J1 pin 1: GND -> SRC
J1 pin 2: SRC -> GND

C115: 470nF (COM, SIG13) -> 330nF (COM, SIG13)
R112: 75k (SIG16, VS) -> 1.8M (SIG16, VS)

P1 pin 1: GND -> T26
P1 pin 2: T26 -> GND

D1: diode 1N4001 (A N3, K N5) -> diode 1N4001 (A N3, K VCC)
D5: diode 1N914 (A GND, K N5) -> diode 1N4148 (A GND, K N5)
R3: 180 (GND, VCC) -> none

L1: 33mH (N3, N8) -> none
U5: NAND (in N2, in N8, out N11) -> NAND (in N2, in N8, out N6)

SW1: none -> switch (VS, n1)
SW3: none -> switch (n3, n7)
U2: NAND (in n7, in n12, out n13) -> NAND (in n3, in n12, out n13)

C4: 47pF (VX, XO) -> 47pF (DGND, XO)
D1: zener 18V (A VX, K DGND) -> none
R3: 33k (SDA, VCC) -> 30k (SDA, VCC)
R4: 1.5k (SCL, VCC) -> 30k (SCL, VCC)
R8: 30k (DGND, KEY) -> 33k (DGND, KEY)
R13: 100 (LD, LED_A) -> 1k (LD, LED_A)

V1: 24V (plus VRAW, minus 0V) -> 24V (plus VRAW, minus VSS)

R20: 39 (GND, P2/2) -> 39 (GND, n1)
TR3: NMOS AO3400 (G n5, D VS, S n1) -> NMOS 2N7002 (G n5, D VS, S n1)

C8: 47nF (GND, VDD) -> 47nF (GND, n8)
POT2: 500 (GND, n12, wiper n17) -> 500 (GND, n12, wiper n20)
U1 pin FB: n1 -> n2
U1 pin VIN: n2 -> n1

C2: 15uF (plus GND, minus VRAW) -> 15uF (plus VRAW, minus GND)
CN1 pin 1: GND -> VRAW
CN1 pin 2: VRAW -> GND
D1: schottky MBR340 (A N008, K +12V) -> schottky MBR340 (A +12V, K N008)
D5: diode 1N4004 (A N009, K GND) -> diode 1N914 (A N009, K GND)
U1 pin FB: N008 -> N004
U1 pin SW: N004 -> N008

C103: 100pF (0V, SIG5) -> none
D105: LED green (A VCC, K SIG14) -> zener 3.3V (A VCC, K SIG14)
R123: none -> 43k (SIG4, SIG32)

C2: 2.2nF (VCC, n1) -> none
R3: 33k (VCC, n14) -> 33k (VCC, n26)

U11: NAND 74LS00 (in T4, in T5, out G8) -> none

::::

THE PROBLEM: Please copy only the lines from the one with "R123: none -> 43k (SIG4, SIG32)" through the final line of the records above, both ends included.

RESPONSE TO THE TASK:
R123: none -> 43k (SIG4, SIG32)

C2: 2.2nF (VCC, n1) -> none
R3: 33k (VCC, n14) -> 33k (VCC, n26)

U11: NAND 74LS00 (in T4, in T5, out G8) -> none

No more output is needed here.